Your instructions: Give the records below again, word for word. No pictures belong in the copy.

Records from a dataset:
- - -

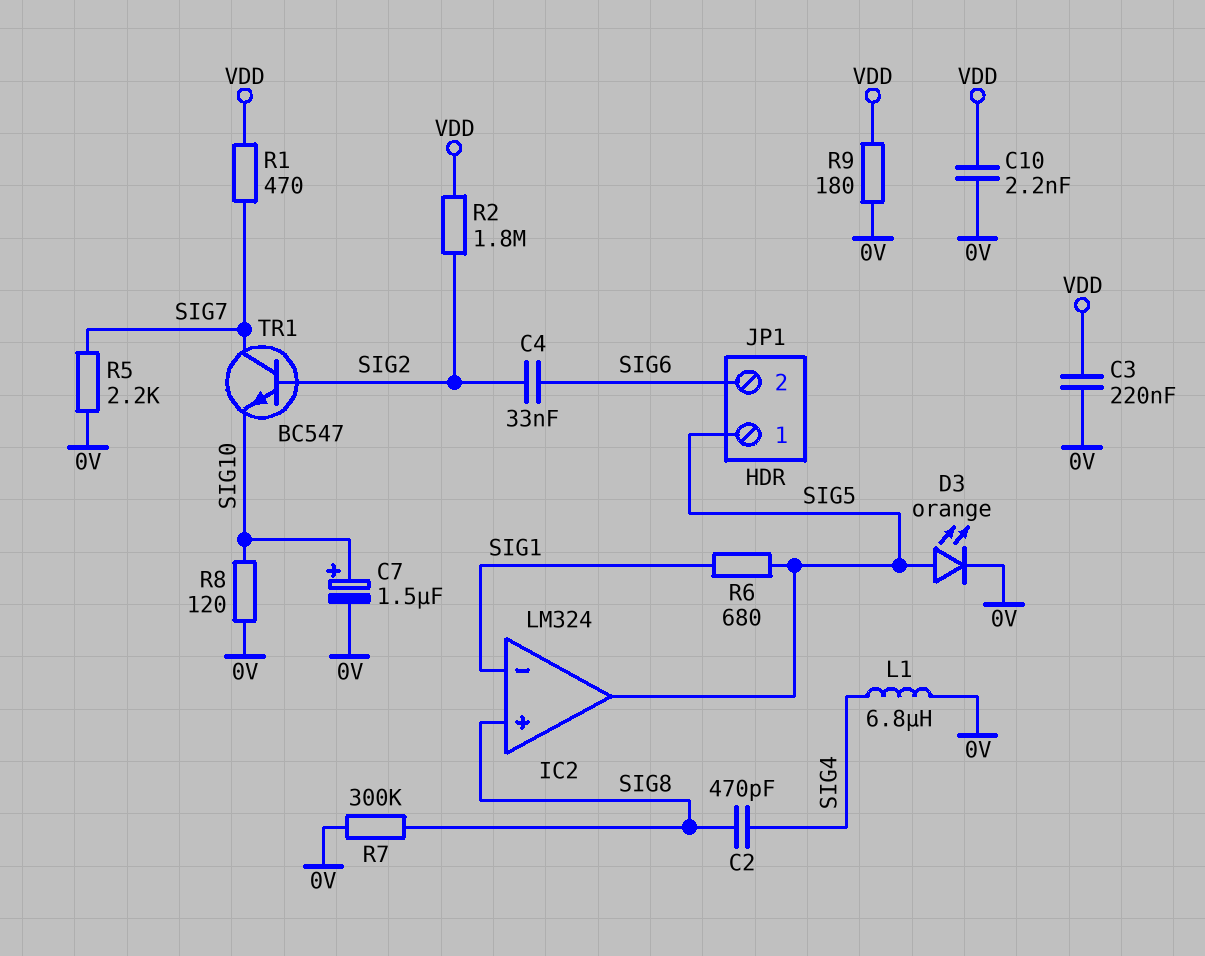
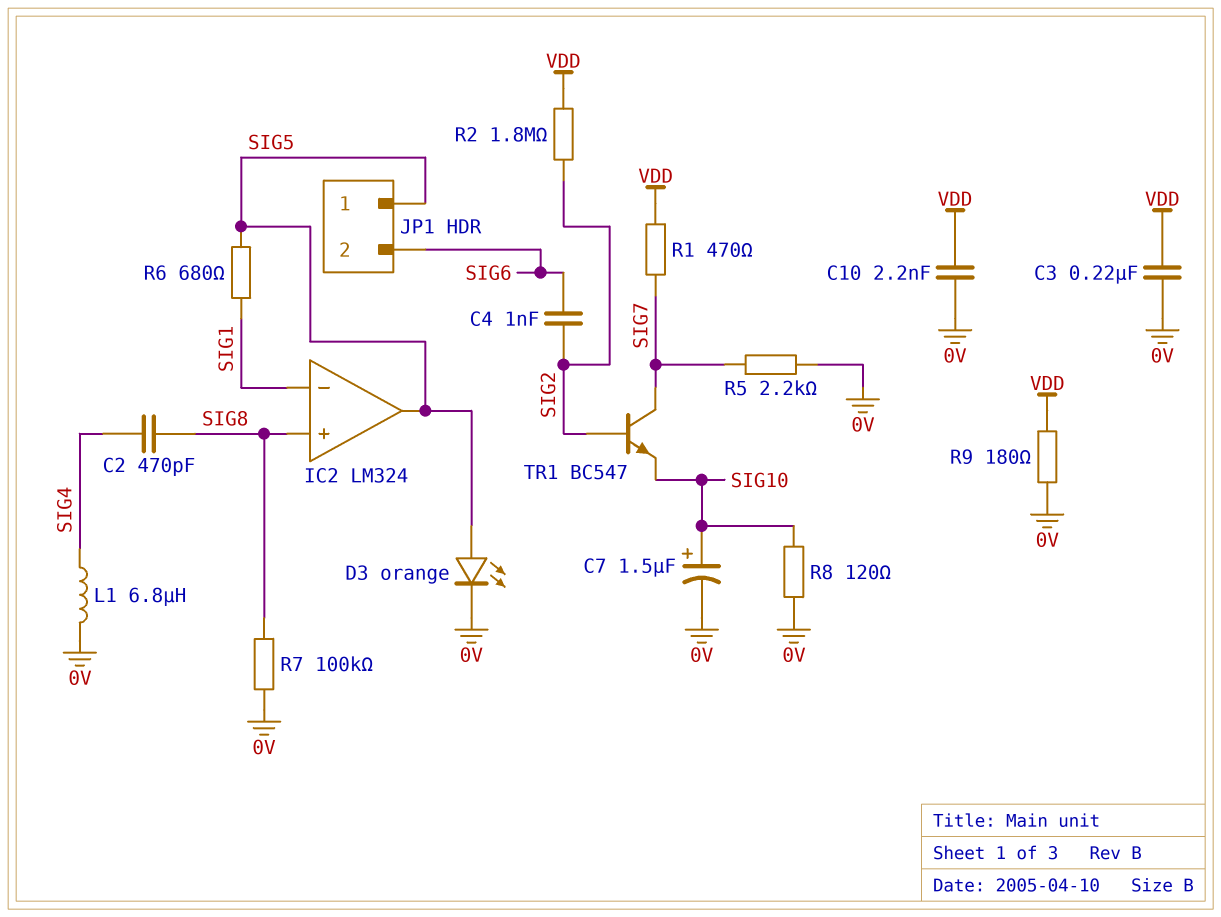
C4: 33nF (SIG2, SIG6) -> 1nF (SIG2, SIG6)
R7: 300k (0V, SIG8) -> 100k (0V, SIG8)

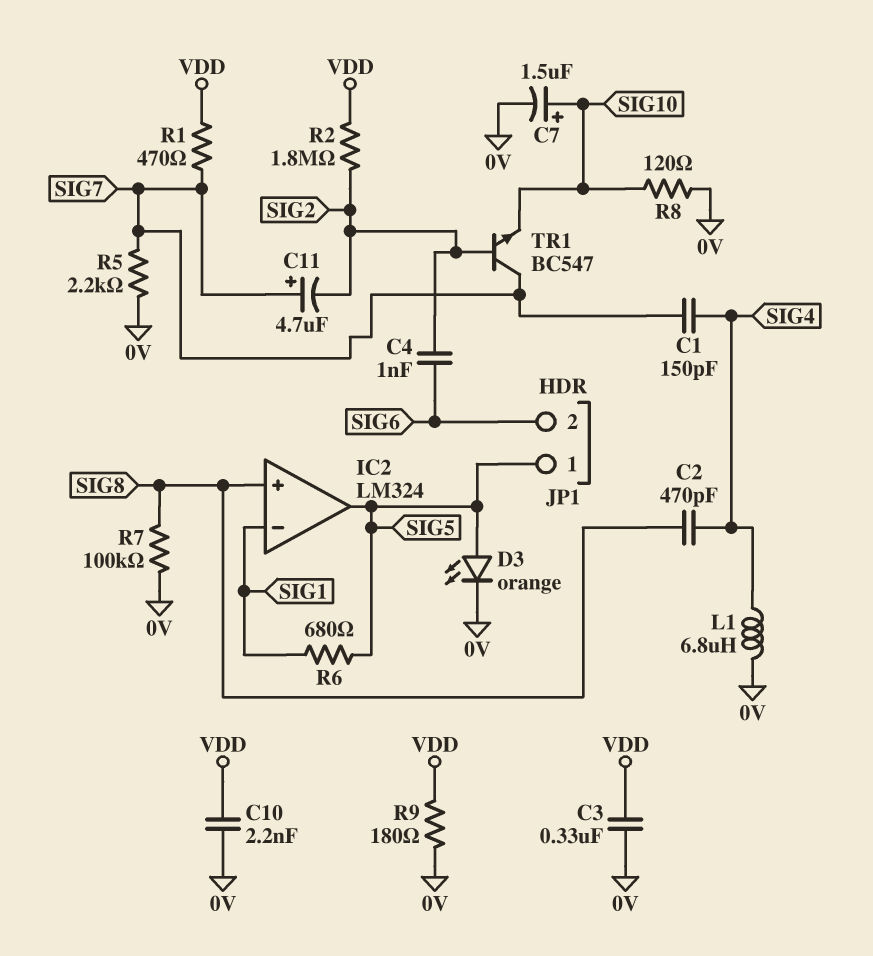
C1: none -> 150pF (SIG4, SIG7)
C3: 220nF (0V, VDD) -> 330nF (0V, VDD)
C11: none -> 4.7uF (plus SIG7, minus SIG2)

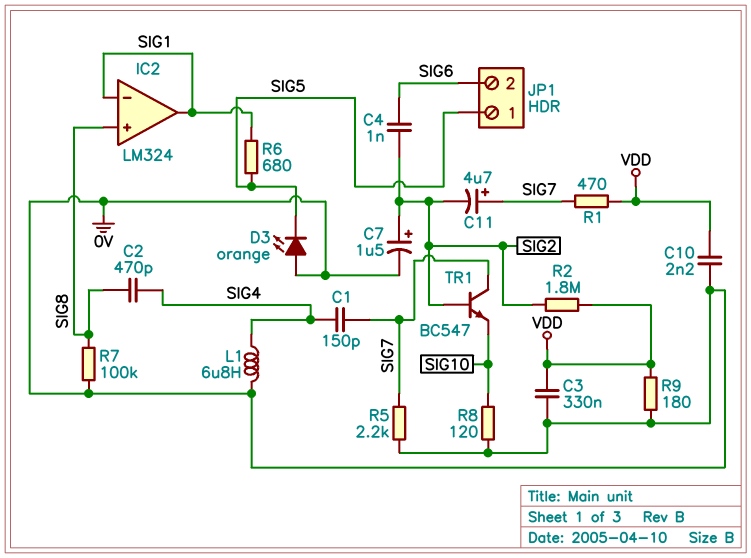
C7: 1.5uF (plus SIG10, minus 0V) -> 1.5uF (plus SIG2, minus 0V)
D3: LED orange (A SIG5, K 0V) -> LED orange (A 0V, K SIG5)
IC2 pin out: SIG5 -> SIG1

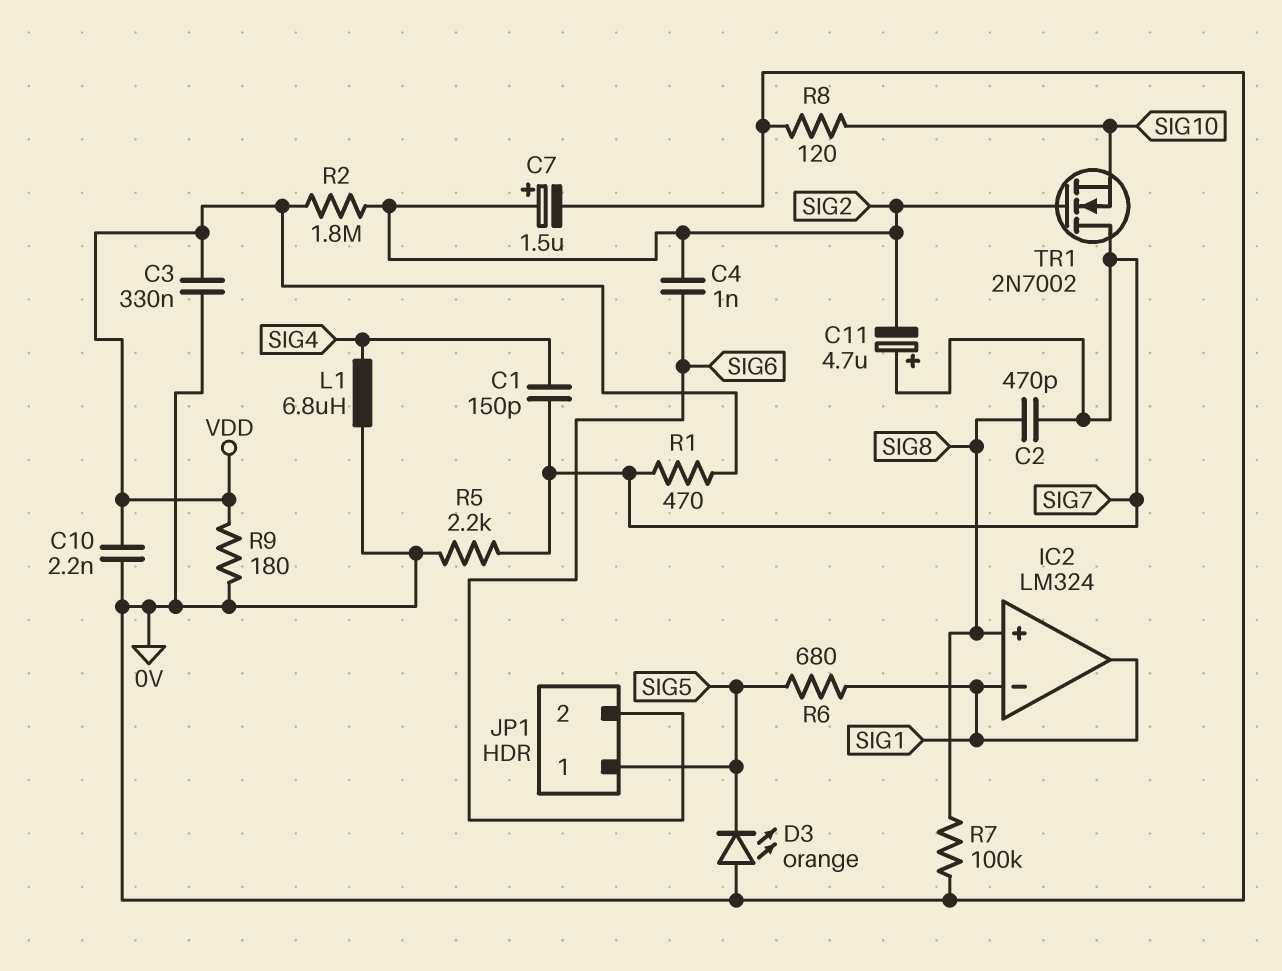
C2: 470pF (SIG4, SIG8) -> 470pF (SIG7, SIG8)
TR1: NPN BC547 (B SIG2, C SIG7, E SIG10) -> NMOS 2N7002 (G SIG2, D SIG7, S SIG10)

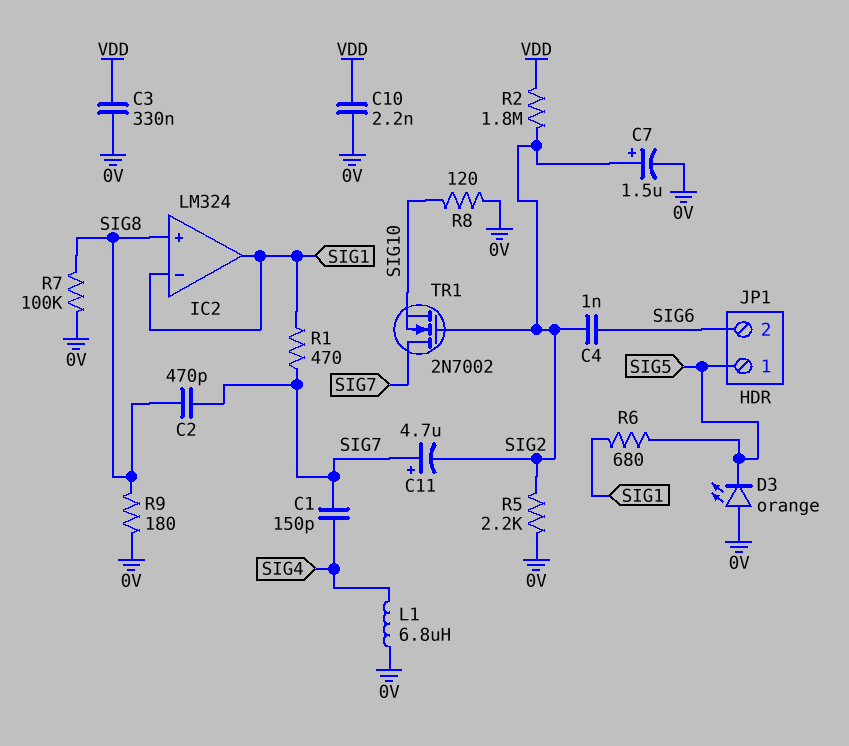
R1: 470 (SIG7, VDD) -> 470 (SIG1, SIG7)
R5: 2.2k (0V, SIG7) -> 2.2k (0V, SIG2)
R9: 180 (0V, VDD) -> 180 (0V, SIG8)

- - -

Result for this exercise:
C4: 33nF (SIG2, SIG6) -> 1nF (SIG2, SIG6)
R7: 300k (0V, SIG8) -> 100k (0V, SIG8)

C1: none -> 150pF (SIG4, SIG7)
C3: 220nF (0V, VDD) -> 330nF (0V, VDD)
C11: none -> 4.7uF (plus SIG7, minus SIG2)

C7: 1.5uF (plus SIG10, minus 0V) -> 1.5uF (plus SIG2, minus 0V)
D3: LED orange (A SIG5, K 0V) -> LED orange (A 0V, K SIG5)
IC2 pin out: SIG5 -> SIG1

C2: 470pF (SIG4, SIG8) -> 470pF (SIG7, SIG8)
TR1: NPN BC547 (B SIG2, C SIG7, E SIG10) -> NMOS 2N7002 (G SIG2, D SIG7, S SIG10)

R1: 470 (SIG7, VDD) -> 470 (SIG1, SIG7)
R5: 2.2k (0V, SIG7) -> 2.2k (0V, SIG2)
R9: 180 (0V, VDD) -> 180 (0V, SIG8)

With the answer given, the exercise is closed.